(Spatial object tracking data)
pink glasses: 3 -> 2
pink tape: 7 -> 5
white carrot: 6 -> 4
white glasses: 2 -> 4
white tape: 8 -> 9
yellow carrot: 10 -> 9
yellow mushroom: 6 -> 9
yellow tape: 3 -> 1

...

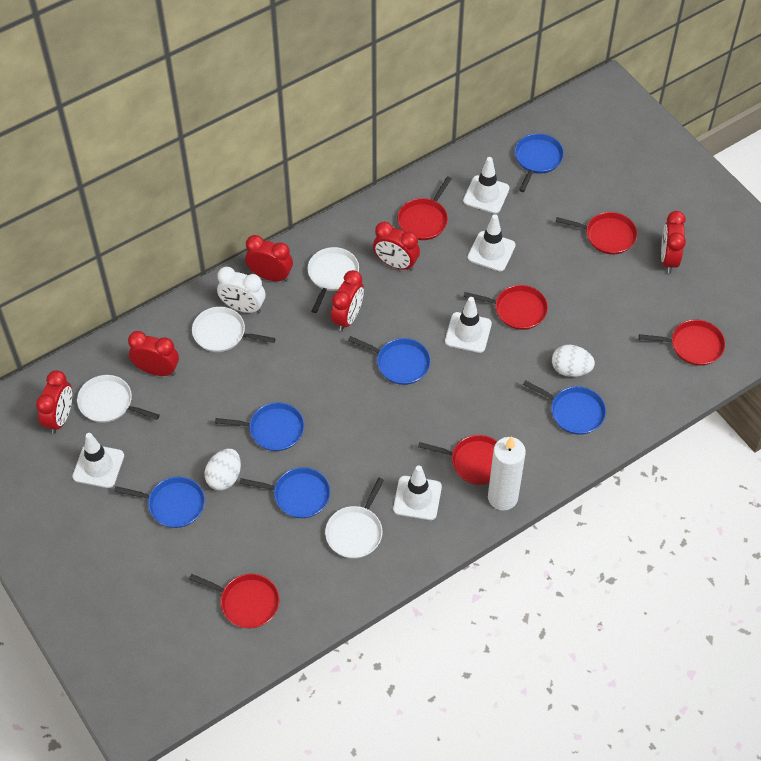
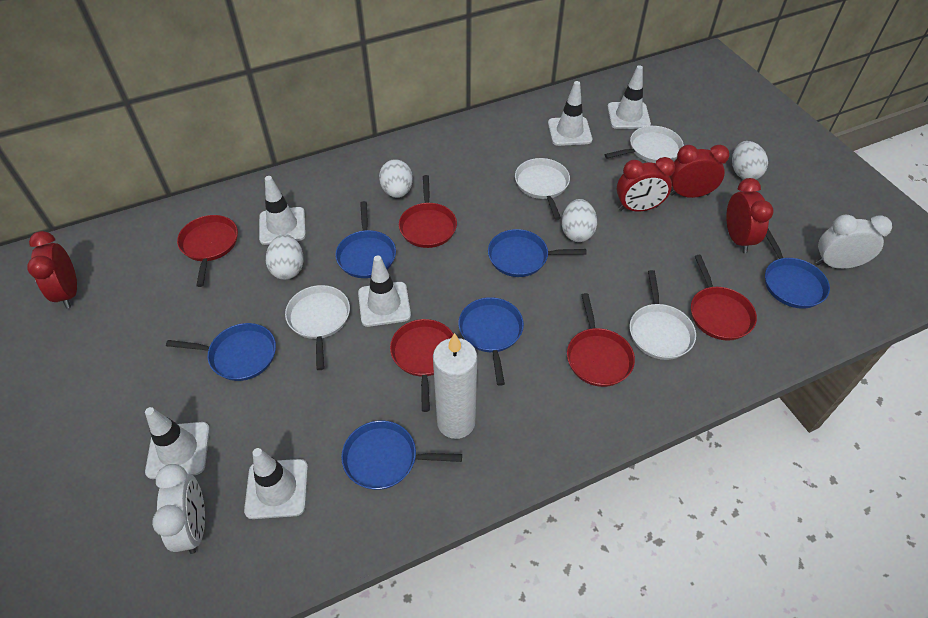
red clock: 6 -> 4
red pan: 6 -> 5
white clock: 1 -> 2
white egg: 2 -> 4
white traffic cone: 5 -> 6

---

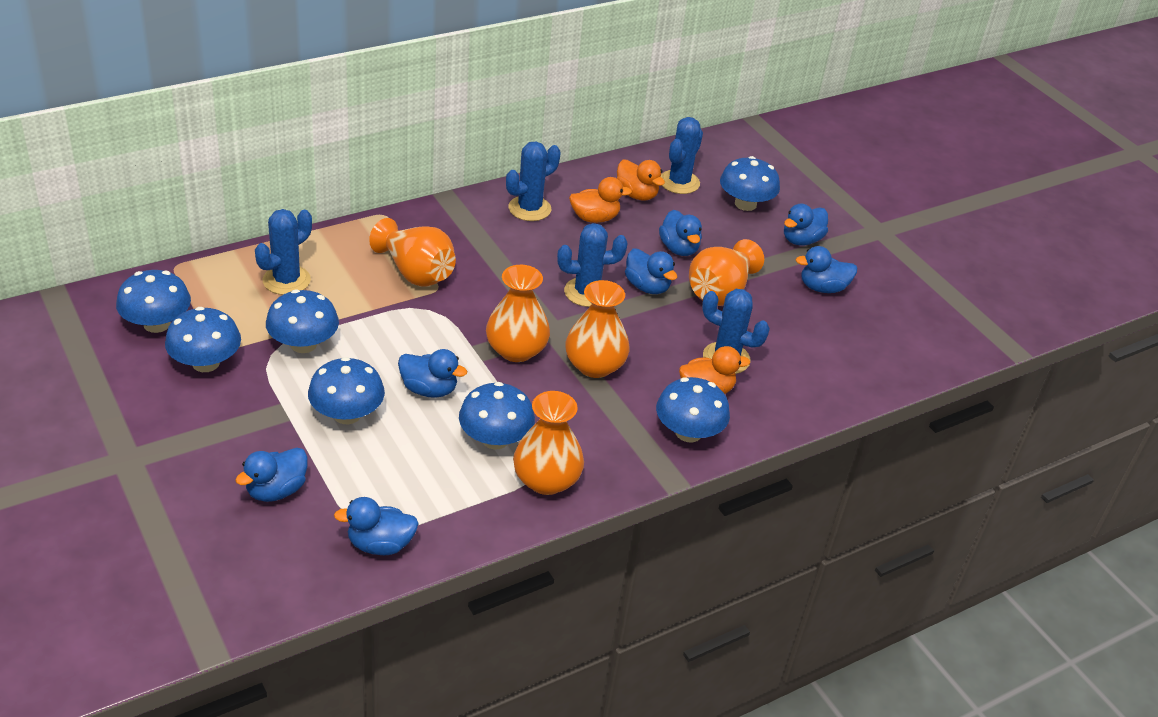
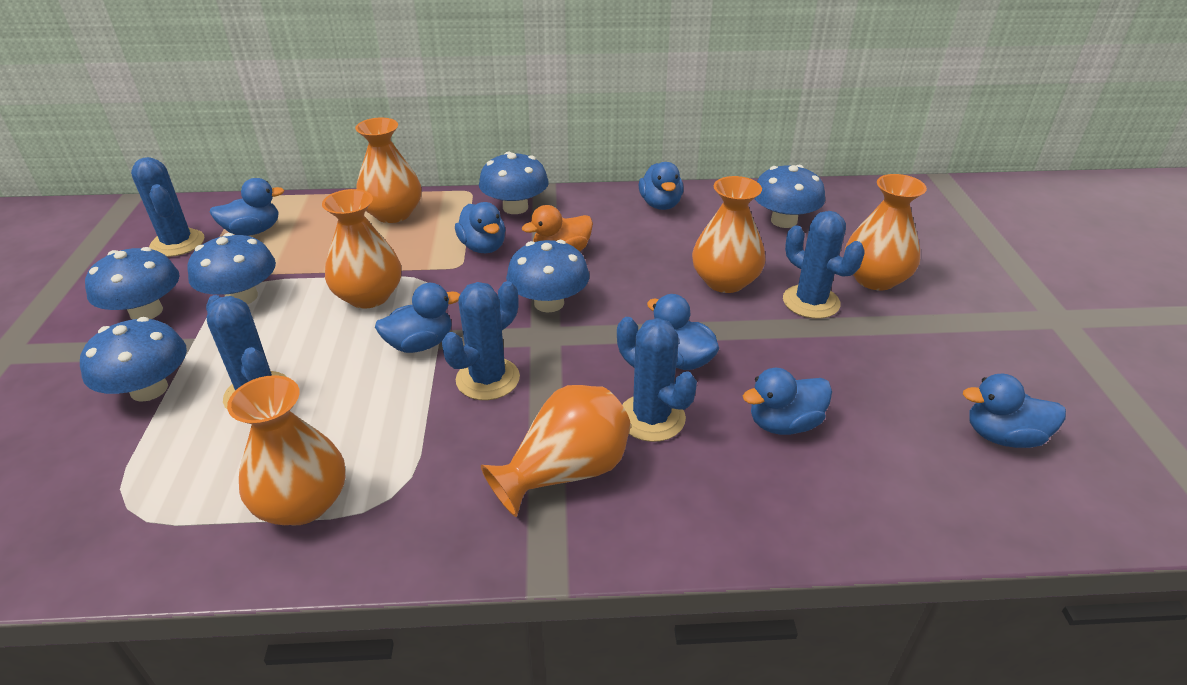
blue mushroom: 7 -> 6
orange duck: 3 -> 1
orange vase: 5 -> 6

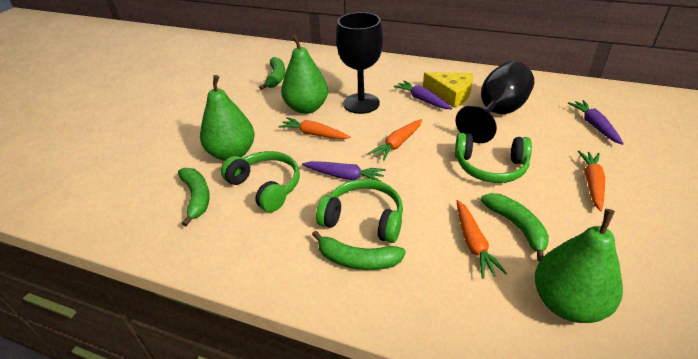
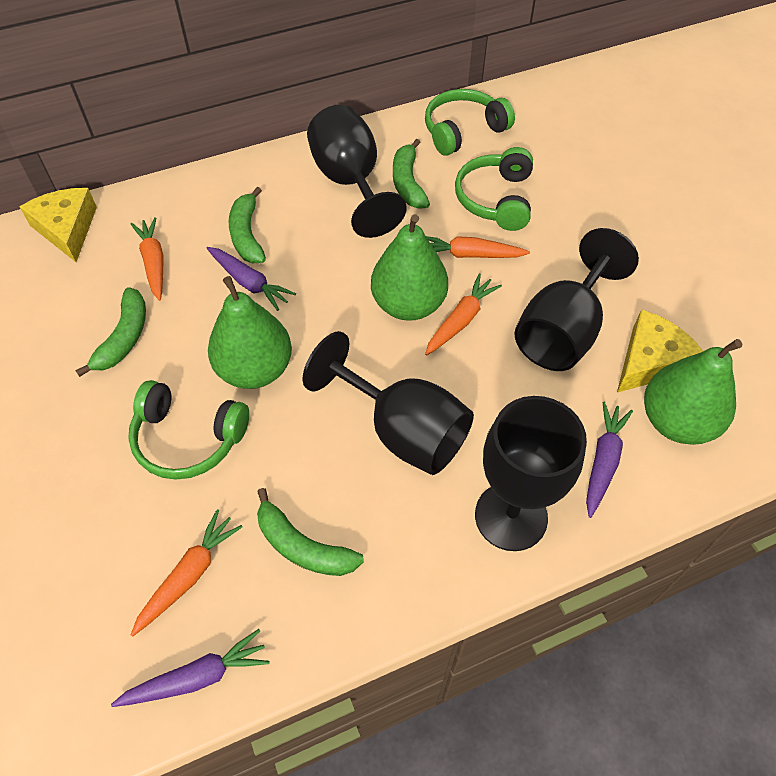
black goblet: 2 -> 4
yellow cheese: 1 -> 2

### Problem description
Look above for the line holding "pink glasses: 3 -> 2" and the line holding "yellow tape: 3 -> 1", then output exactly those two lines and every line between them, nothing more.

### Answer area
pink glasses: 3 -> 2
pink tape: 7 -> 5
white carrot: 6 -> 4
white glasses: 2 -> 4
white tape: 8 -> 9
yellow carrot: 10 -> 9
yellow mushroom: 6 -> 9
yellow tape: 3 -> 1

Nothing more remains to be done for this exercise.